→ **Information provided**:
*-*-*

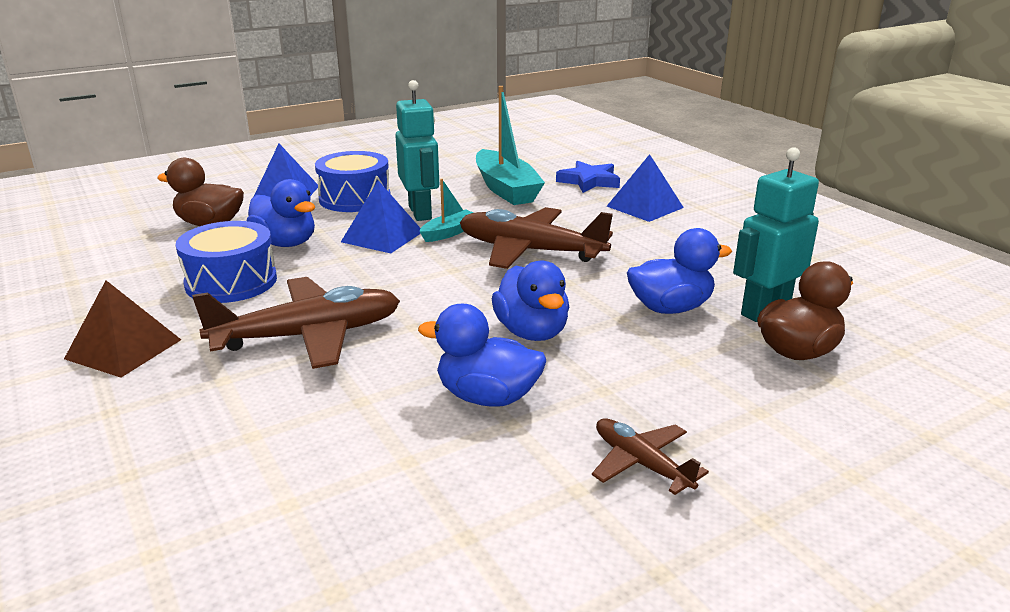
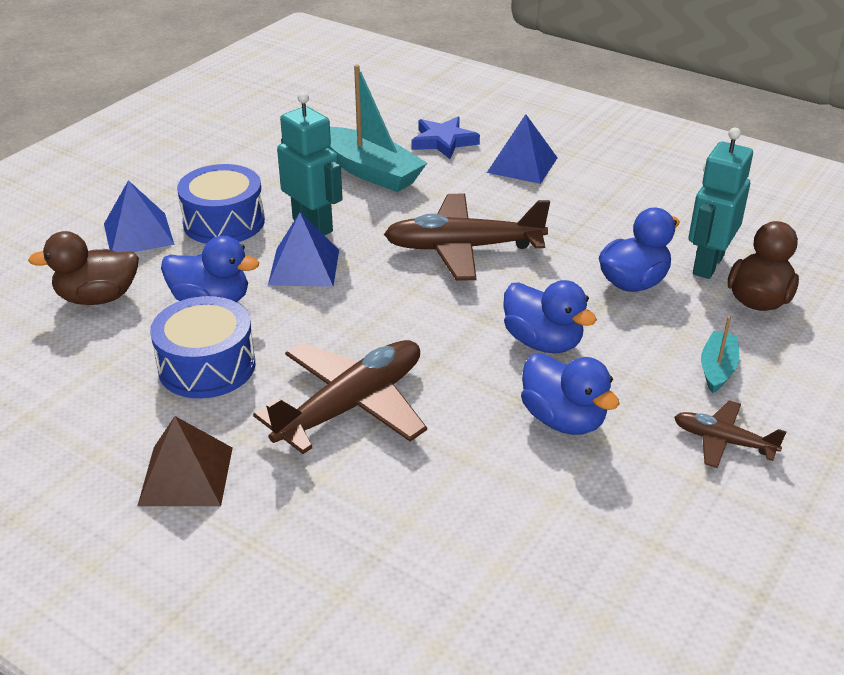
camera: 25 degrees left, 10 degrees up
(449, 233) = (366, 245): turquoise boat -> turquoise boat (717, 369)
(487, 397) = (563, 419): blue duck -> blue duck turned 120 degrees counterclockwise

*-*-*

→ **What is being asked**: Working from the material above, tally how many lines hold the string "degrees". The number is all that is needed.

→ **Solution below**: 2